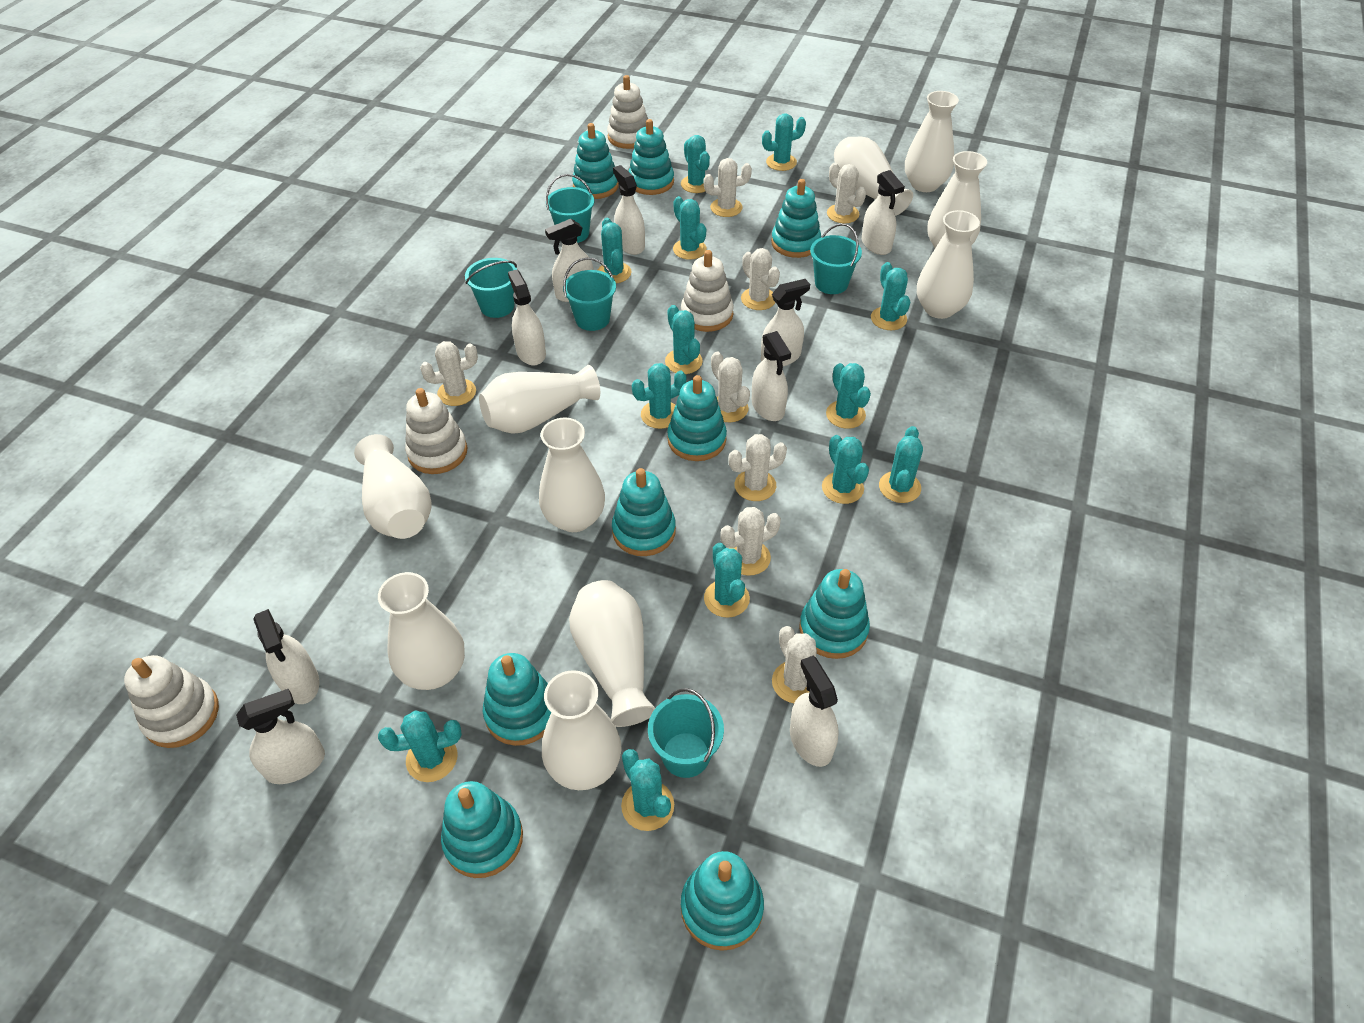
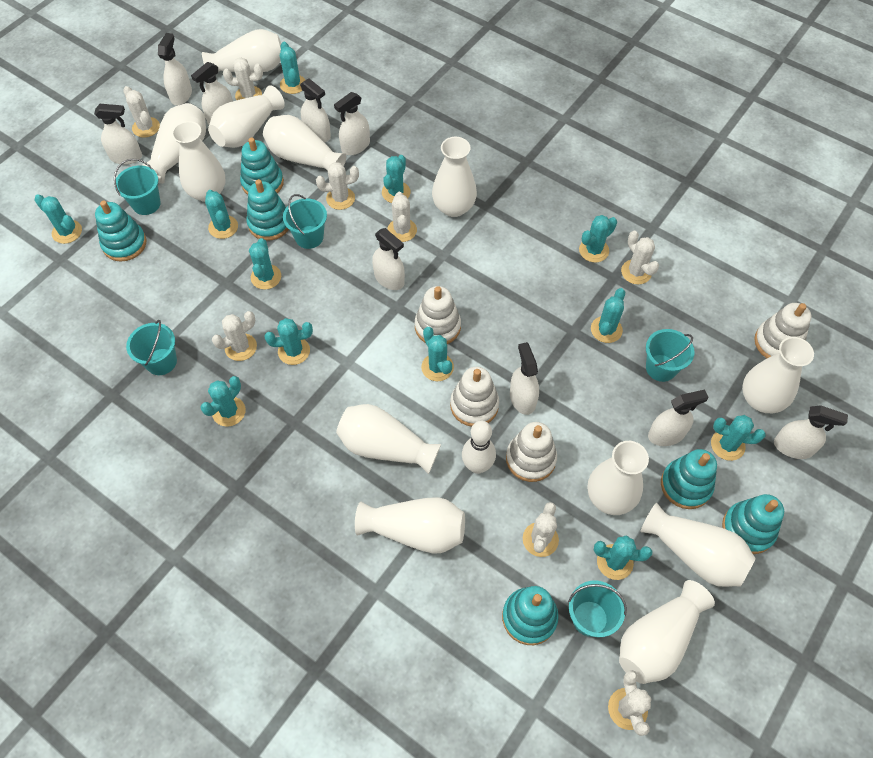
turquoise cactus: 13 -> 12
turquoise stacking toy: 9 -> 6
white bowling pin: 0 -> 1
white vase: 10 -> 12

▶ _DESCRIPTION OF THE TASK_
Repeat the material exactly and drop each image.

▶ _OUTPUT FOR THIS EXERCISE_
turquoise cactus: 13 -> 12
turquoise stacking toy: 9 -> 6
white bowling pin: 0 -> 1
white vase: 10 -> 12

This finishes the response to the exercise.